Assigned task: Should a line in the entries below contain "white", return that line.

═════ Material supplied ═════

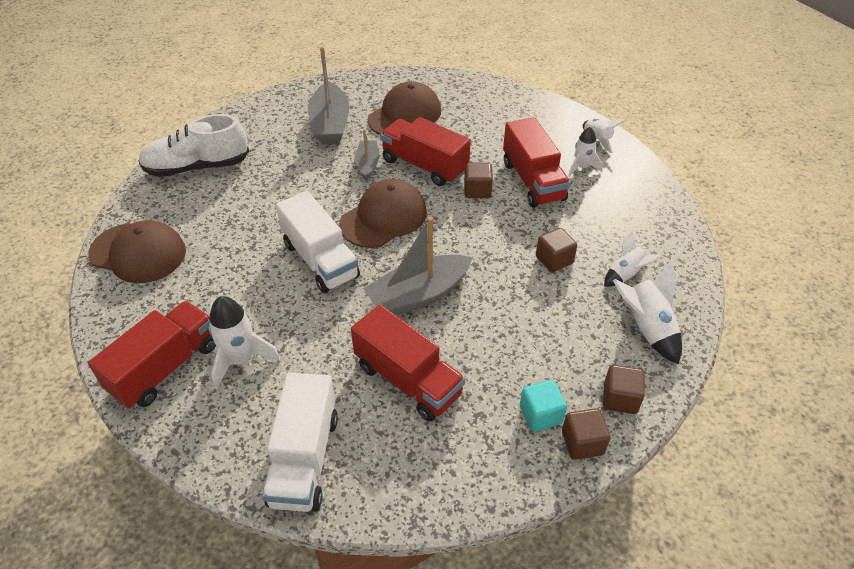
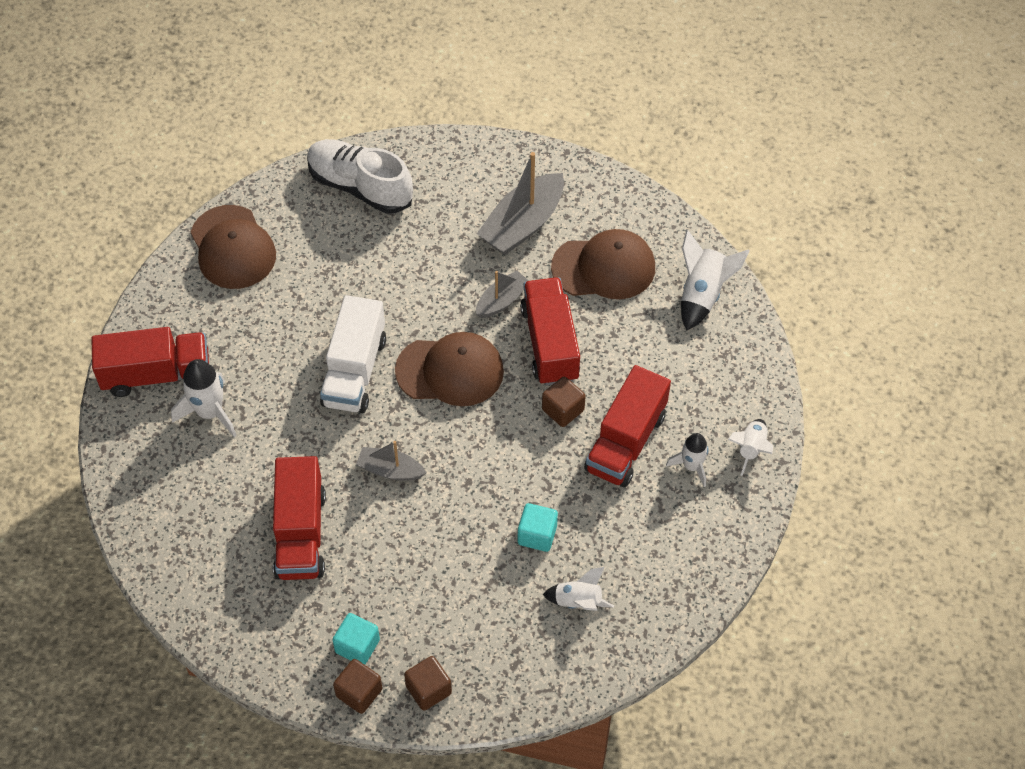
camera: 45 degrees right, 10 degrees up
(304, 459) = (172, 528): white truck -> none
(418, 295) = (390, 470): grey boat -> grey boat, size x0.57
(554, 260) = (537, 535): brown cube -> turquoise cube
(646, 328) = (527, 659): white rocket -> white rocket (702, 294)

═════

Exercise result:
(304, 459) = (172, 528): white truck -> none
(646, 328) = (527, 659): white rocket -> white rocket (702, 294)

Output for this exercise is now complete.